- **Required action**
Return the data that follows exactly as it appears. Pictures do not belong in the copy.

-- Opening Marker --

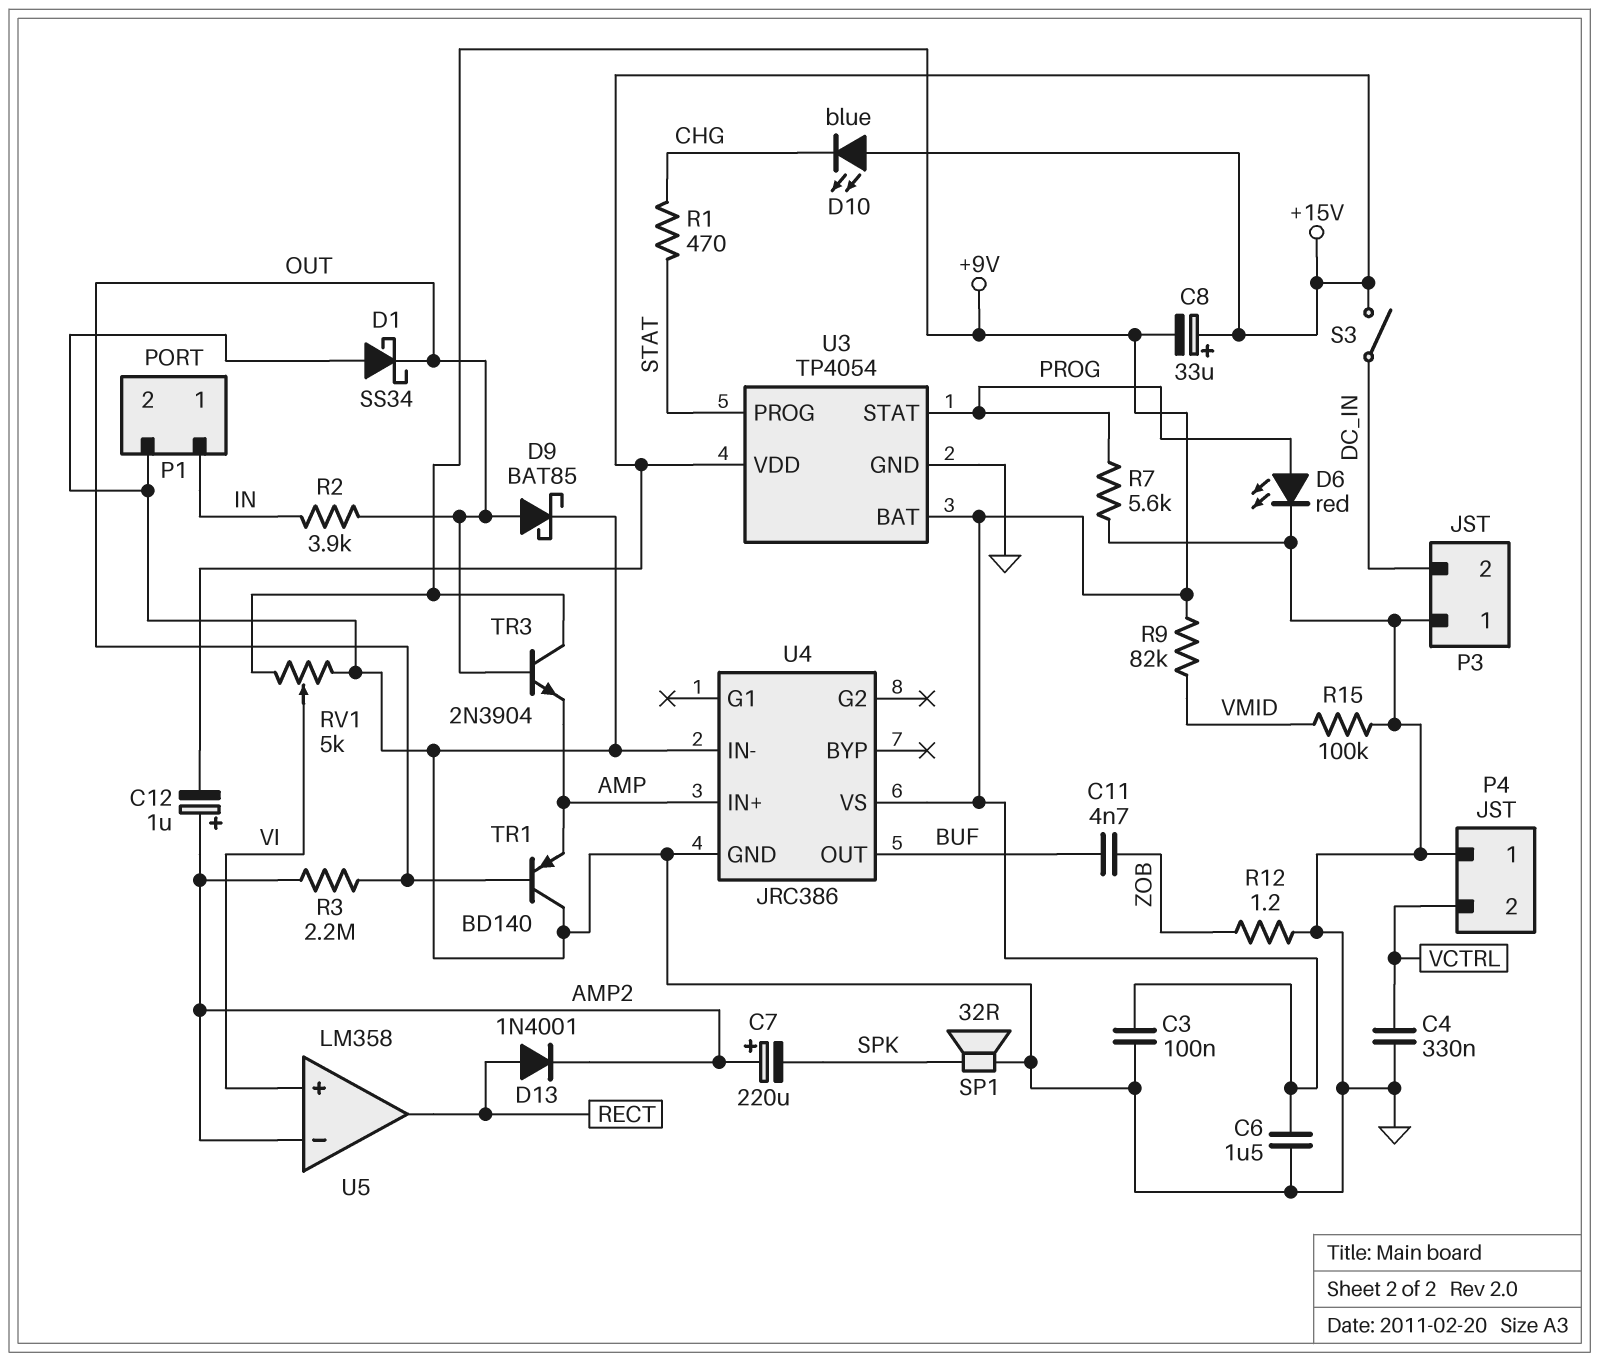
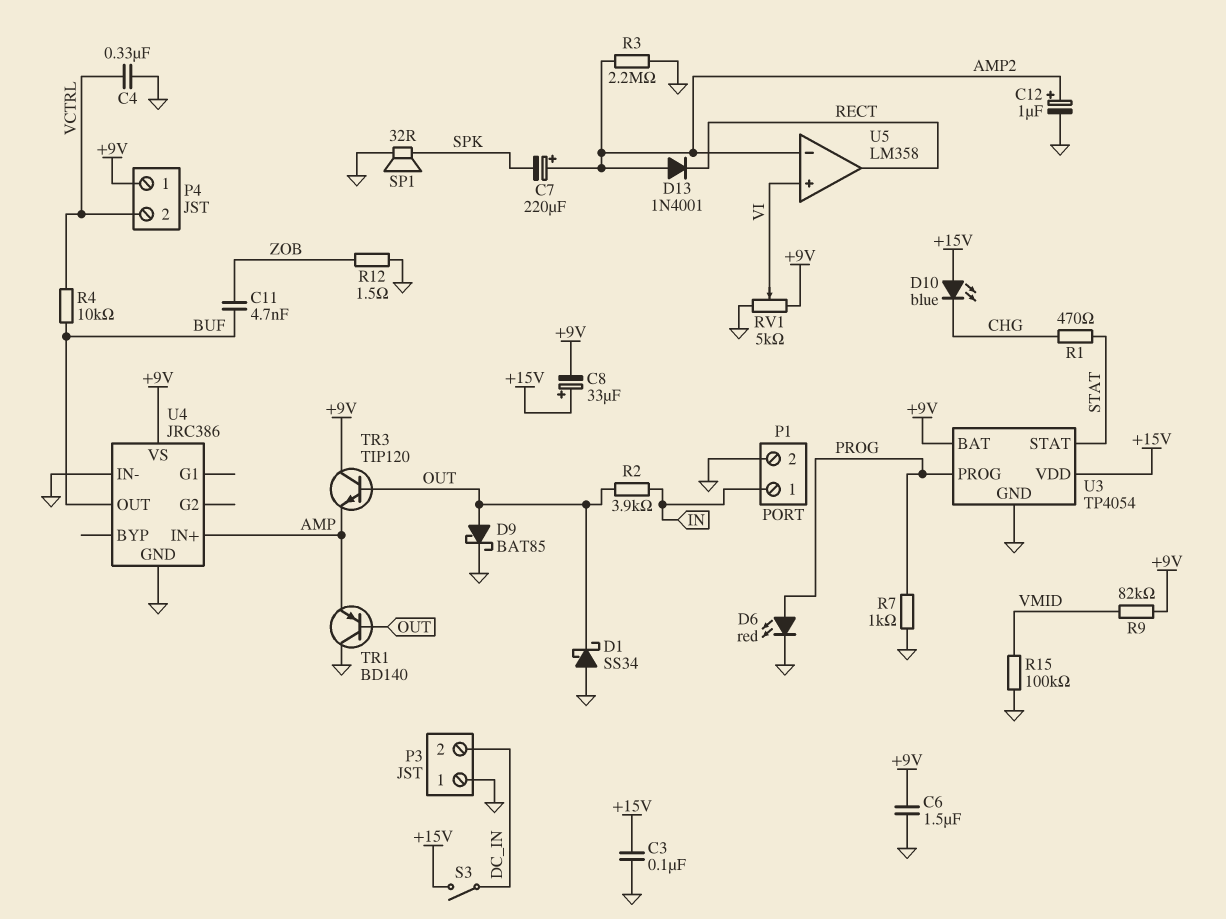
C3: 100nF (+9V, GND) -> 100nF (+15V, GND)
C12: 1uF (plus AMP2, minus +15V) -> 1uF (plus AMP2, minus GND)
D13: diode 1N4001 (A RECT, K AMP2) -> diode 1N4001 (A AMP2, K RECT)
P4 pin 1: GND -> +9V
R3: 2.2M (AMP2, OUT) -> 2.2M (AMP2, GND)
R4: none -> 10k (BUF, VCTRL)
R7: 5.6k (GND, PROG) -> 1k (GND, PROG)
R12: 1.2 (GND, ZOB) -> 1.5 (GND, ZOB)
TR3: NPN 2N3904 (B OUT, C +9V, E AMP) -> NPN TIP120 (B OUT, C +9V, E AMP)
U3 pin PROG: STAT -> PROG
U3 pin STAT: PROG -> STAT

-- Closing Marker --

- **Answer section**
C3: 100nF (+9V, GND) -> 100nF (+15V, GND)
C12: 1uF (plus AMP2, minus +15V) -> 1uF (plus AMP2, minus GND)
D13: diode 1N4001 (A RECT, K AMP2) -> diode 1N4001 (A AMP2, K RECT)
P4 pin 1: GND -> +9V
R3: 2.2M (AMP2, OUT) -> 2.2M (AMP2, GND)
R4: none -> 10k (BUF, VCTRL)
R7: 5.6k (GND, PROG) -> 1k (GND, PROG)
R12: 1.2 (GND, ZOB) -> 1.5 (GND, ZOB)
TR3: NPN 2N3904 (B OUT, C +9V, E AMP) -> NPN TIP120 (B OUT, C +9V, E AMP)
U3 pin PROG: STAT -> PROG
U3 pin STAT: PROG -> STAT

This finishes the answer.